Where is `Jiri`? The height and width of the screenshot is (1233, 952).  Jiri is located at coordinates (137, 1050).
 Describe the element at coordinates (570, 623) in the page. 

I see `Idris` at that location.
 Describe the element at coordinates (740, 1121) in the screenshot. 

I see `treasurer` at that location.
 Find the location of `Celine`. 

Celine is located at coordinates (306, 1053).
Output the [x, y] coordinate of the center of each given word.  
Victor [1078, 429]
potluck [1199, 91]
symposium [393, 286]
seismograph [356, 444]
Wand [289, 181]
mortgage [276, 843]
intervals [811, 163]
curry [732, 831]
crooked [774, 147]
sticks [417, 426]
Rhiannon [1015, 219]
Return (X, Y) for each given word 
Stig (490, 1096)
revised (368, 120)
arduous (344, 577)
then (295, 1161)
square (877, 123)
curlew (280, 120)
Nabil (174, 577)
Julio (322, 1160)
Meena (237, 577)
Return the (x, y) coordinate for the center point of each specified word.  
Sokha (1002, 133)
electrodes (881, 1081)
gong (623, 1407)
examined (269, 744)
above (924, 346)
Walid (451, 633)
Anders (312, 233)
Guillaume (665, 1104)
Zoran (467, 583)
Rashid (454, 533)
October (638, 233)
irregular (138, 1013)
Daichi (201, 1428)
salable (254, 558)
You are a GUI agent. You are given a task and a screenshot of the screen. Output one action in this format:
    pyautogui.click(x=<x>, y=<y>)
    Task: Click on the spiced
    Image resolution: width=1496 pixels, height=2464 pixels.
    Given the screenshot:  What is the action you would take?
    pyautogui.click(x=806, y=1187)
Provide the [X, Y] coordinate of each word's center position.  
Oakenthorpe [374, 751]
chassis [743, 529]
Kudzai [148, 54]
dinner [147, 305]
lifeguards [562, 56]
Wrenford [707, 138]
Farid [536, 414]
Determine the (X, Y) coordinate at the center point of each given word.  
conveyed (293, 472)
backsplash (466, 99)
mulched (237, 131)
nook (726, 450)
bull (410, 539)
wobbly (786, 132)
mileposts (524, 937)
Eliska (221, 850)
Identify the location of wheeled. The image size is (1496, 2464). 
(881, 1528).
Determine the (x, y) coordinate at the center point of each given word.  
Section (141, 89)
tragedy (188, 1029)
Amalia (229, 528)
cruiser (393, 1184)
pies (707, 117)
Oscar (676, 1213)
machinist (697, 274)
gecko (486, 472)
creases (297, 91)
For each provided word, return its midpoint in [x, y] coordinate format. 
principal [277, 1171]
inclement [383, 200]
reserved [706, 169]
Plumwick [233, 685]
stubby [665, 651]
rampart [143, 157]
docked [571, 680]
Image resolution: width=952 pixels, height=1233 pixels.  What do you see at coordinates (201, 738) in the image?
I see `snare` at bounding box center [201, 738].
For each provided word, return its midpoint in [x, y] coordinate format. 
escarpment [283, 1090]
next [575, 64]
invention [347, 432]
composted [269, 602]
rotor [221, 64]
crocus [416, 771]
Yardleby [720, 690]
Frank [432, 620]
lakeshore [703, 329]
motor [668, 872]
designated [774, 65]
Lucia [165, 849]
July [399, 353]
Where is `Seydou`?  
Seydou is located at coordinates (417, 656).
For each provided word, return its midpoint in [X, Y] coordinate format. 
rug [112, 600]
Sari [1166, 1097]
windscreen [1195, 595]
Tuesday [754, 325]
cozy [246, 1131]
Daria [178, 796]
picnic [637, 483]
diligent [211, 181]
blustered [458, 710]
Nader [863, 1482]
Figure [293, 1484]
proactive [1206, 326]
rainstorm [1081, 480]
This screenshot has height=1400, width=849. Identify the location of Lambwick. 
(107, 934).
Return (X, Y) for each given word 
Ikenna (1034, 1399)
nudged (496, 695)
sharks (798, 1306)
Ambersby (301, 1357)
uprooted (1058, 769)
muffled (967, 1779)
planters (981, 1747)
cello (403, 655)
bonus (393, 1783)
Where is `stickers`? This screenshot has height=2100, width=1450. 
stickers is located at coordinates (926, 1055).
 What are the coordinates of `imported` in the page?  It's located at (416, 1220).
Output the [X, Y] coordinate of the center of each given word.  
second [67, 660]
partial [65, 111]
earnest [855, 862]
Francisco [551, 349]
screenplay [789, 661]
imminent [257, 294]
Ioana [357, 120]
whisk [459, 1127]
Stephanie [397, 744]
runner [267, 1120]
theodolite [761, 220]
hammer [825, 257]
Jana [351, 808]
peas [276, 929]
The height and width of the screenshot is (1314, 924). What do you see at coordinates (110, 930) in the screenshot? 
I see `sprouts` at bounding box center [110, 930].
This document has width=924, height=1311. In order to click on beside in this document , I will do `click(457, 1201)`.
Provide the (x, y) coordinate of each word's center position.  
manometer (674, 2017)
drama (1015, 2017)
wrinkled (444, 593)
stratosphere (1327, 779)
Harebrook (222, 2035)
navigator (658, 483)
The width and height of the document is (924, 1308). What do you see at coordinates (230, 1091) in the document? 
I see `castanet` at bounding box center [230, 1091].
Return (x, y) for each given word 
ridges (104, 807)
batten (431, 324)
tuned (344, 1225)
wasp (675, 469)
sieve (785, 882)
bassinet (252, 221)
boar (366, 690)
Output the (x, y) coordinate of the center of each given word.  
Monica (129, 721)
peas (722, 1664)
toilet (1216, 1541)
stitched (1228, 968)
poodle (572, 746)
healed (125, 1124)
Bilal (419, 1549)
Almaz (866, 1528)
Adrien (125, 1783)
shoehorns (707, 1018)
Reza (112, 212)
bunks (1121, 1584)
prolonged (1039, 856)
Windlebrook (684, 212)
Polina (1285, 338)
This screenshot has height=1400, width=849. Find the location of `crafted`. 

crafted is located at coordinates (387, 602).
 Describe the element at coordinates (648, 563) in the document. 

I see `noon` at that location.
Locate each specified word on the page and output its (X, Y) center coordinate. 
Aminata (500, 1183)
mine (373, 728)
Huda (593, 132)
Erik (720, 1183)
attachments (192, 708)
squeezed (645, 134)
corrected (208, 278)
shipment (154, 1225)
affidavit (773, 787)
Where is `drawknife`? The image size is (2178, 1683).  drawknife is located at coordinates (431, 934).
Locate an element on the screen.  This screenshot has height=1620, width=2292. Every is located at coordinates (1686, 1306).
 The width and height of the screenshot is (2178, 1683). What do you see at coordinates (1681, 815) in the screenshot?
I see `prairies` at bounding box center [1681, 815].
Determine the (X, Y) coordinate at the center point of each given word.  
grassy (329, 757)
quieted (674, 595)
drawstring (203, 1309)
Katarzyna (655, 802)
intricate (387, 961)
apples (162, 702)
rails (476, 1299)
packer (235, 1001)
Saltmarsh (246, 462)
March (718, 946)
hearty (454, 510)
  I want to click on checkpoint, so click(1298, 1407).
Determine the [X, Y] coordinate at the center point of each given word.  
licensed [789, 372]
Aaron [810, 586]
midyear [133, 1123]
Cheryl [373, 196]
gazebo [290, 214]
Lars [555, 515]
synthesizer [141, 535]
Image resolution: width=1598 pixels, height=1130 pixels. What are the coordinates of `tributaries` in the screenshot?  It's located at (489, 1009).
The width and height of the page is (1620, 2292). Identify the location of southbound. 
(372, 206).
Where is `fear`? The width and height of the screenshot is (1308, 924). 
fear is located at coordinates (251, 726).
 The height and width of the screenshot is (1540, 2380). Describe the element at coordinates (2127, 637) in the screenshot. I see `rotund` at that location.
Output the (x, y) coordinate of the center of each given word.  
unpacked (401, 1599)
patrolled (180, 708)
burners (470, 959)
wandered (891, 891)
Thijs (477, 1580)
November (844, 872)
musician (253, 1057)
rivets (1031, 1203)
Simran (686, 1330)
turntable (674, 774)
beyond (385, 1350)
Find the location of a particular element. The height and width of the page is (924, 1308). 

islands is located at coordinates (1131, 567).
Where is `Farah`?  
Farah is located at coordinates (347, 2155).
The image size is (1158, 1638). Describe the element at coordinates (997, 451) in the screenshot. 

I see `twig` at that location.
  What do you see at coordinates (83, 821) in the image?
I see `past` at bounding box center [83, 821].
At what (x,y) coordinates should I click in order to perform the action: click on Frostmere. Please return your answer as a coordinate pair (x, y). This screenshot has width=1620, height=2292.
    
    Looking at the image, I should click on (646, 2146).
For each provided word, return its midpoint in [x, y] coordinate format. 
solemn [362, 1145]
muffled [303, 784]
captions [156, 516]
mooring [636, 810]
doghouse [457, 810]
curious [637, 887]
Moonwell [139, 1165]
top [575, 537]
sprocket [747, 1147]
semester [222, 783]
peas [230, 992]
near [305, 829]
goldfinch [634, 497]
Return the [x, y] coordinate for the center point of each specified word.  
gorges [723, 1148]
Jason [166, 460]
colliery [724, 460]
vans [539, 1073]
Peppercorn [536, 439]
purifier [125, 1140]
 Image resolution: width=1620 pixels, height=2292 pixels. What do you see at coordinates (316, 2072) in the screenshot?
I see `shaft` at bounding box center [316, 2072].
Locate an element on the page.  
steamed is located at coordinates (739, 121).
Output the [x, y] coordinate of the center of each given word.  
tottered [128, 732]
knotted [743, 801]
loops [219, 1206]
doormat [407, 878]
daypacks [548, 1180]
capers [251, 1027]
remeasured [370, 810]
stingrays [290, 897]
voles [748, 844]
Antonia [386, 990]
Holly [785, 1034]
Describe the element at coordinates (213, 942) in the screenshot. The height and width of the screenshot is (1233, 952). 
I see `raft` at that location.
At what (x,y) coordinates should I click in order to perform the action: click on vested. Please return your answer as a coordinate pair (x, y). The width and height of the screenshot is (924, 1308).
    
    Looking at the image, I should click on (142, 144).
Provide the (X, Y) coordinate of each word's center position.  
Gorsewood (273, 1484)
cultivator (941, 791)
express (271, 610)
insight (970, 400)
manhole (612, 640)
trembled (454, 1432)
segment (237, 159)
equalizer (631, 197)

• • • • • • •

- SHORT TASK: Repeat the lines from the one with "squeezed (645, 134)" to the one with "licensed [789, 372]", putting "midpoint" in place of "center point" and changing nothing else.

- COMPLETE OUTPUT:
squeezed (645, 134)
corrected (208, 278)
shipment (154, 1225)
affidavit (773, 787)
Where is `drawknife`? The image size is (2178, 1683).  drawknife is located at coordinates (431, 934).
Locate an element on the screen.  This screenshot has height=1620, width=2292. Every is located at coordinates (1686, 1306).
 The width and height of the screenshot is (2178, 1683). What do you see at coordinates (1681, 815) in the screenshot?
I see `prairies` at bounding box center [1681, 815].
Determine the (X, Y) coordinate at the midpoint of each given word.  
grassy (329, 757)
quieted (674, 595)
drawstring (203, 1309)
Katarzyna (655, 802)
intricate (387, 961)
apples (162, 702)
rails (476, 1299)
packer (235, 1001)
Saltmarsh (246, 462)
March (718, 946)
hearty (454, 510)
  I want to click on checkpoint, so click(1298, 1407).
Determine the [X, Y] coordinate at the midpoint of each given word.  
licensed [789, 372]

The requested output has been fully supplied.